The entries below are to be duplicated exactly, with nothing left out.

(Records supplied Opens)

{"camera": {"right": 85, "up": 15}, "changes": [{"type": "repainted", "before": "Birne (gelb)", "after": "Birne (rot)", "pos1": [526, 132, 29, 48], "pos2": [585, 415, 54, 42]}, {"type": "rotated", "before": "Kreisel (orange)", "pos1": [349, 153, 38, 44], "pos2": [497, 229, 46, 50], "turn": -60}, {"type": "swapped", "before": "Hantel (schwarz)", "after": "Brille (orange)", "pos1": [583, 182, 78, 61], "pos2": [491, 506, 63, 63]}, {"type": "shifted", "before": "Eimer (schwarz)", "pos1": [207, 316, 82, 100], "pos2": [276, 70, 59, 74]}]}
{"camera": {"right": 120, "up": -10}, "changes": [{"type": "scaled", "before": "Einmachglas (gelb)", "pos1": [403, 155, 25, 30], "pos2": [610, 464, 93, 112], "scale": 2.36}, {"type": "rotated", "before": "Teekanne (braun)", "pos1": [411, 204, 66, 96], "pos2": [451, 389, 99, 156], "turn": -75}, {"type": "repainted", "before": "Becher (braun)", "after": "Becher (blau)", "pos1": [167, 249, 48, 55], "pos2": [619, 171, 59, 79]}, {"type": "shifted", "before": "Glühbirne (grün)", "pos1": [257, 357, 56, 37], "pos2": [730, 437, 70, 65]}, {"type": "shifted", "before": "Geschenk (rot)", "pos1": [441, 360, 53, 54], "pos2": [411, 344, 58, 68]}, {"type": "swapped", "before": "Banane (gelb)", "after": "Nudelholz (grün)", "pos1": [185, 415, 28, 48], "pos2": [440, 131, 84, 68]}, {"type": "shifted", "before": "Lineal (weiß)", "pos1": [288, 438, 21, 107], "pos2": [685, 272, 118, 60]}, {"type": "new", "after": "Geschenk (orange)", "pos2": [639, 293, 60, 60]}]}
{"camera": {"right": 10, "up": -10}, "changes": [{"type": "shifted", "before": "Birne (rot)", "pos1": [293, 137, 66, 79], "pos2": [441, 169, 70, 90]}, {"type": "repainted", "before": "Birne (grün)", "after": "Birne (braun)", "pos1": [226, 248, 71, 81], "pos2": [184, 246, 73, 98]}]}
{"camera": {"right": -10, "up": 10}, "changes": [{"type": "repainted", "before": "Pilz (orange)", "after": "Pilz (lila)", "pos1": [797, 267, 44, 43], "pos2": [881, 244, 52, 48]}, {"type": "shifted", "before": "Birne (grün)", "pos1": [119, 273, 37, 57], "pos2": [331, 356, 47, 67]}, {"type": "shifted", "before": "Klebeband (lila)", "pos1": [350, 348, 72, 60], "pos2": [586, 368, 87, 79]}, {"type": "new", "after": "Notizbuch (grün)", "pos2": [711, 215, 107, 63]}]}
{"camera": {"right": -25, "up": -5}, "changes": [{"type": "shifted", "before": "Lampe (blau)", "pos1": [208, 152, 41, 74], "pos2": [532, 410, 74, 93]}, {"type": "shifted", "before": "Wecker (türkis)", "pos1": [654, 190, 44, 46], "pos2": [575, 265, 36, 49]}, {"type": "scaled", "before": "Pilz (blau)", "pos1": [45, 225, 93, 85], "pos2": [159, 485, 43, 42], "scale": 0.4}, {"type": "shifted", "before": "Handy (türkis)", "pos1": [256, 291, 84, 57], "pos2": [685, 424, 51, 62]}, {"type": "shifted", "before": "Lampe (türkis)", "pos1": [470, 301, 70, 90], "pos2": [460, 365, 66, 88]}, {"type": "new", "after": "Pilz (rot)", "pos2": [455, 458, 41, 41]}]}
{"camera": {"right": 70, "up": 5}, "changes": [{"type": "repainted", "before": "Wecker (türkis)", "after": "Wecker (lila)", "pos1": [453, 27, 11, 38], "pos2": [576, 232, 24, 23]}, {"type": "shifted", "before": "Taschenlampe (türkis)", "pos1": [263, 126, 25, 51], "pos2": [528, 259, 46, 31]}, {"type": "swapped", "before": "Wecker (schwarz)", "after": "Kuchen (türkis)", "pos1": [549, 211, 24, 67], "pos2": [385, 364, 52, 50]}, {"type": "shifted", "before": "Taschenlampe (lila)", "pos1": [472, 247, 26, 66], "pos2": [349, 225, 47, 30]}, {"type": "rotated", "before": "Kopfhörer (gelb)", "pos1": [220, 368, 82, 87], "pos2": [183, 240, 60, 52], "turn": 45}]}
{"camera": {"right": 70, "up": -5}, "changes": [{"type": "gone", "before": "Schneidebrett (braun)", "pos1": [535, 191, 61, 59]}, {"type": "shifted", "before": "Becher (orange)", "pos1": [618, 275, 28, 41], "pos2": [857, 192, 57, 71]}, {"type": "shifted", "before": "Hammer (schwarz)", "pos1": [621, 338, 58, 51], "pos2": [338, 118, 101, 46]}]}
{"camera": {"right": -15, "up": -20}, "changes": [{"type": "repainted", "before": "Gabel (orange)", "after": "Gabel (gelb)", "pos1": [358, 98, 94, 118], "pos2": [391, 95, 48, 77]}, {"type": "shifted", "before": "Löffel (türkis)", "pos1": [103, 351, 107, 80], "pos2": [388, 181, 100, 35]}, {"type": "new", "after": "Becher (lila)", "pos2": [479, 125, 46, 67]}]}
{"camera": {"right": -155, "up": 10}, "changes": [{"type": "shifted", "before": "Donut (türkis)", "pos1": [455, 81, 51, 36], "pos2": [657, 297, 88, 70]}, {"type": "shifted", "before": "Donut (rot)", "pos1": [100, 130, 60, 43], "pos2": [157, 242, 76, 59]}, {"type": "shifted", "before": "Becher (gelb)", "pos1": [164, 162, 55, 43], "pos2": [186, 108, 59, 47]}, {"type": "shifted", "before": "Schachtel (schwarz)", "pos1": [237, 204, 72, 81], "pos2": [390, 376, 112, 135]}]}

(Records supplied Closes)

• [Answer to the exercise]
{"camera": {"right": 85, "up": 15}, "changes": [{"type": "repainted", "before": "Birne (gelb)", "after": "Birne (rot)", "pos1": [526, 132, 29, 48], "pos2": [585, 415, 54, 42]}, {"type": "rotated", "before": "Kreisel (orange)", "pos1": [349, 153, 38, 44], "pos2": [497, 229, 46, 50], "turn": -60}, {"type": "swapped", "before": "Hantel (schwarz)", "after": "Brille (orange)", "pos1": [583, 182, 78, 61], "pos2": [491, 506, 63, 63]}, {"type": "shifted", "before": "Eimer (schwarz)", "pos1": [207, 316, 82, 100], "pos2": [276, 70, 59, 74]}]}
{"camera": {"right": 120, "up": -10}, "changes": [{"type": "scaled", "before": "Einmachglas (gelb)", "pos1": [403, 155, 25, 30], "pos2": [610, 464, 93, 112], "scale": 2.36}, {"type": "rotated", "before": "Teekanne (braun)", "pos1": [411, 204, 66, 96], "pos2": [451, 389, 99, 156], "turn": -75}, {"type": "repainted", "before": "Becher (braun)", "after": "Becher (blau)", "pos1": [167, 249, 48, 55], "pos2": [619, 171, 59, 79]}, {"type": "shifted", "before": "Glühbirne (grün)", "pos1": [257, 357, 56, 37], "pos2": [730, 437, 70, 65]}, {"type": "shifted", "before": "Geschenk (rot)", "pos1": [441, 360, 53, 54], "pos2": [411, 344, 58, 68]}, {"type": "swapped", "before": "Banane (gelb)", "after": "Nudelholz (grün)", "pos1": [185, 415, 28, 48], "pos2": [440, 131, 84, 68]}, {"type": "shifted", "before": "Lineal (weiß)", "pos1": [288, 438, 21, 107], "pos2": [685, 272, 118, 60]}, {"type": "new", "after": "Geschenk (orange)", "pos2": [639, 293, 60, 60]}]}
{"camera": {"right": 10, "up": -10}, "changes": [{"type": "shifted", "before": "Birne (rot)", "pos1": [293, 137, 66, 79], "pos2": [441, 169, 70, 90]}, {"type": "repainted", "before": "Birne (grün)", "after": "Birne (braun)", "pos1": [226, 248, 71, 81], "pos2": [184, 246, 73, 98]}]}
{"camera": {"right": -10, "up": 10}, "changes": [{"type": "repainted", "before": "Pilz (orange)", "after": "Pilz (lila)", "pos1": [797, 267, 44, 43], "pos2": [881, 244, 52, 48]}, {"type": "shifted", "before": "Birne (grün)", "pos1": [119, 273, 37, 57], "pos2": [331, 356, 47, 67]}, {"type": "shifted", "before": "Klebeband (lila)", "pos1": [350, 348, 72, 60], "pos2": [586, 368, 87, 79]}, {"type": "new", "after": "Notizbuch (grün)", "pos2": [711, 215, 107, 63]}]}
{"camera": {"right": -25, "up": -5}, "changes": [{"type": "shifted", "before": "Lampe (blau)", "pos1": [208, 152, 41, 74], "pos2": [532, 410, 74, 93]}, {"type": "shifted", "before": "Wecker (türkis)", "pos1": [654, 190, 44, 46], "pos2": [575, 265, 36, 49]}, {"type": "scaled", "before": "Pilz (blau)", "pos1": [45, 225, 93, 85], "pos2": [159, 485, 43, 42], "scale": 0.4}, {"type": "shifted", "before": "Handy (türkis)", "pos1": [256, 291, 84, 57], "pos2": [685, 424, 51, 62]}, {"type": "shifted", "before": "Lampe (türkis)", "pos1": [470, 301, 70, 90], "pos2": [460, 365, 66, 88]}, {"type": "new", "after": "Pilz (rot)", "pos2": [455, 458, 41, 41]}]}
{"camera": {"right": 70, "up": 5}, "changes": [{"type": "repainted", "before": "Wecker (türkis)", "after": "Wecker (lila)", "pos1": [453, 27, 11, 38], "pos2": [576, 232, 24, 23]}, {"type": "shifted", "before": "Taschenlampe (türkis)", "pos1": [263, 126, 25, 51], "pos2": [528, 259, 46, 31]}, {"type": "swapped", "before": "Wecker (schwarz)", "after": "Kuchen (türkis)", "pos1": [549, 211, 24, 67], "pos2": [385, 364, 52, 50]}, {"type": "shifted", "before": "Taschenlampe (lila)", "pos1": [472, 247, 26, 66], "pos2": [349, 225, 47, 30]}, {"type": "rotated", "before": "Kopfhörer (gelb)", "pos1": [220, 368, 82, 87], "pos2": [183, 240, 60, 52], "turn": 45}]}
{"camera": {"right": 70, "up": -5}, "changes": [{"type": "gone", "before": "Schneidebrett (braun)", "pos1": [535, 191, 61, 59]}, {"type": "shifted", "before": "Becher (orange)", "pos1": [618, 275, 28, 41], "pos2": [857, 192, 57, 71]}, {"type": "shifted", "before": "Hammer (schwarz)", "pos1": [621, 338, 58, 51], "pos2": [338, 118, 101, 46]}]}
{"camera": {"right": -15, "up": -20}, "changes": [{"type": "repainted", "before": "Gabel (orange)", "after": "Gabel (gelb)", "pos1": [358, 98, 94, 118], "pos2": [391, 95, 48, 77]}, {"type": "shifted", "before": "Löffel (türkis)", "pos1": [103, 351, 107, 80], "pos2": [388, 181, 100, 35]}, {"type": "new", "after": "Becher (lila)", "pos2": [479, 125, 46, 67]}]}
{"camera": {"right": -155, "up": 10}, "changes": [{"type": "shifted", "before": "Donut (türkis)", "pos1": [455, 81, 51, 36], "pos2": [657, 297, 88, 70]}, {"type": "shifted", "before": "Donut (rot)", "pos1": [100, 130, 60, 43], "pos2": [157, 242, 76, 59]}, {"type": "shifted", "before": "Becher (gelb)", "pos1": [164, 162, 55, 43], "pos2": [186, 108, 59, 47]}, {"type": "shifted", "before": "Schachtel (schwarz)", "pos1": [237, 204, 72, 81], "pos2": [390, 376, 112, 135]}]}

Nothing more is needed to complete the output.